- _Exercise description_
Look in the material below for the line with "black can [257,227,318,285]" and the line with "white glasses [489,418,613,521] -> none", then set down exactly those two lines and all lines between, nothing more.

---*---

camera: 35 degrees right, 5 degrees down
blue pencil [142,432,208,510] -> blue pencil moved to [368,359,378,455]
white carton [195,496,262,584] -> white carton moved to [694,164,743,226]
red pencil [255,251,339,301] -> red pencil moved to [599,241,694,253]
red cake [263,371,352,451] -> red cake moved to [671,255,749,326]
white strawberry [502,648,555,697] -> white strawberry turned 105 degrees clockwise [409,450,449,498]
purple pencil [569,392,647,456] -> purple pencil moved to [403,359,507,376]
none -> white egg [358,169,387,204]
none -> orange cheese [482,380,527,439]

---*---

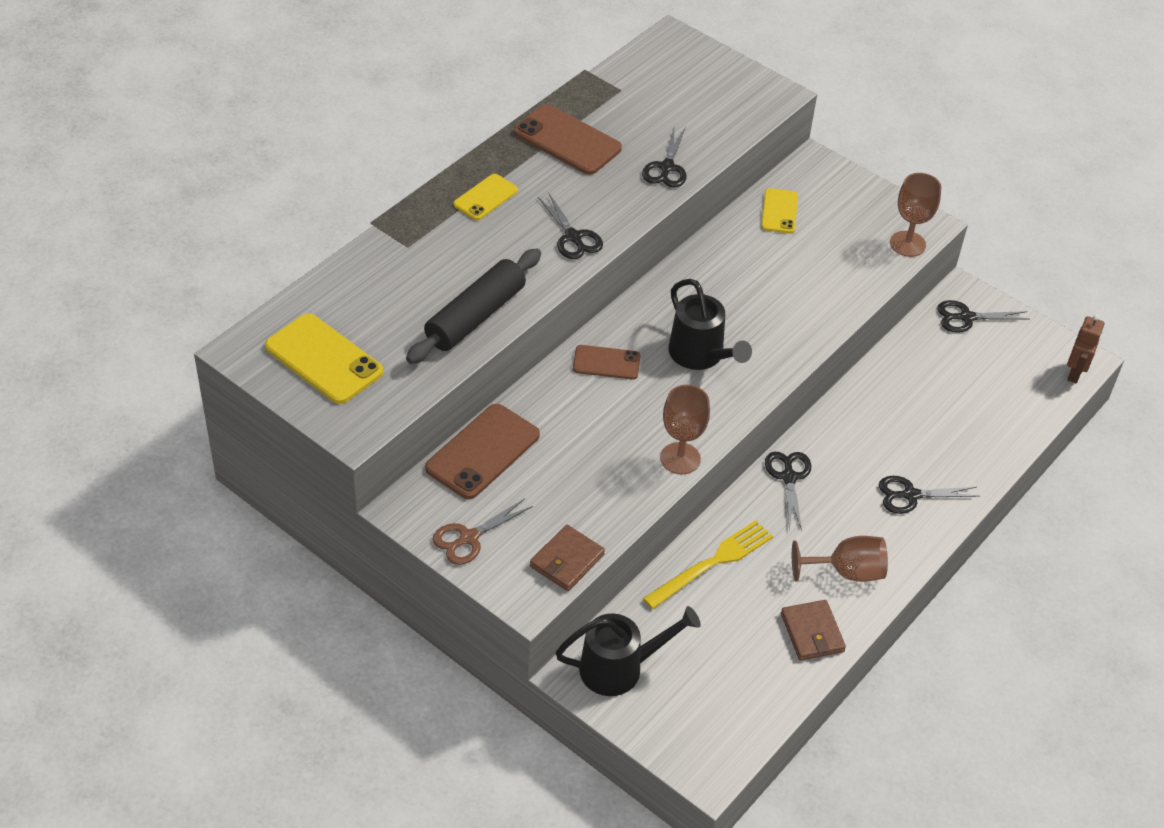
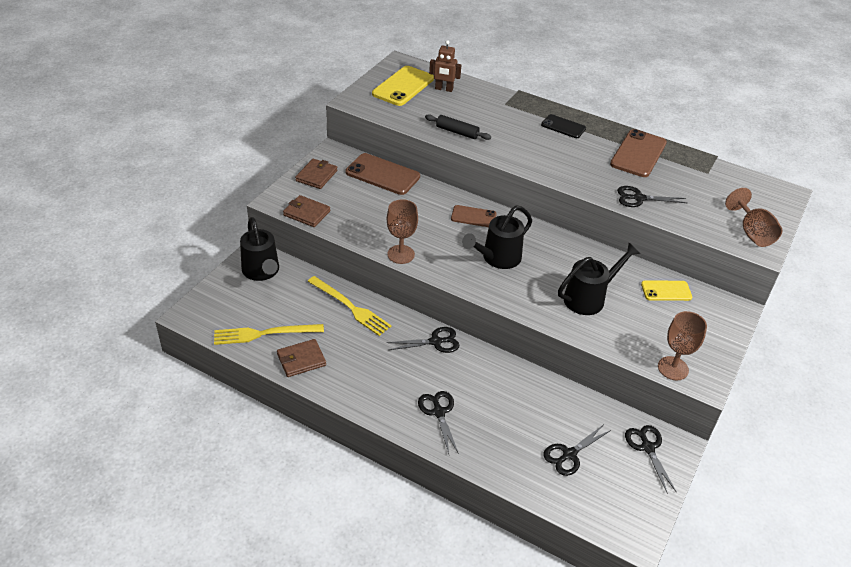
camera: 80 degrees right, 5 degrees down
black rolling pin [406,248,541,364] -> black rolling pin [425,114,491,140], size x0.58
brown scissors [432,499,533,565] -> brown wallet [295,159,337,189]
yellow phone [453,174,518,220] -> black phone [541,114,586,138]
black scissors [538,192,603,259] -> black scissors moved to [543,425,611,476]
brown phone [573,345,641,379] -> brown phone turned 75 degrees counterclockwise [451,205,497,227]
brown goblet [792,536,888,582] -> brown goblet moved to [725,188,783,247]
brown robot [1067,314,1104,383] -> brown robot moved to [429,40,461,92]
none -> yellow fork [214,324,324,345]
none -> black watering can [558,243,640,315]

---*---

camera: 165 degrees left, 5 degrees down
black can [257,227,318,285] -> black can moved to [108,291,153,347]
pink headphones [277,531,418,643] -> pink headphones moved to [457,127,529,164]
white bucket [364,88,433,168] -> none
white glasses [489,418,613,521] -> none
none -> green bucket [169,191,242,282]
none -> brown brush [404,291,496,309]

---*---

- _Response to this task_
black can [257,227,318,285] -> black can moved to [108,291,153,347]
pink headphones [277,531,418,643] -> pink headphones moved to [457,127,529,164]
white bucket [364,88,433,168] -> none
white glasses [489,418,613,521] -> none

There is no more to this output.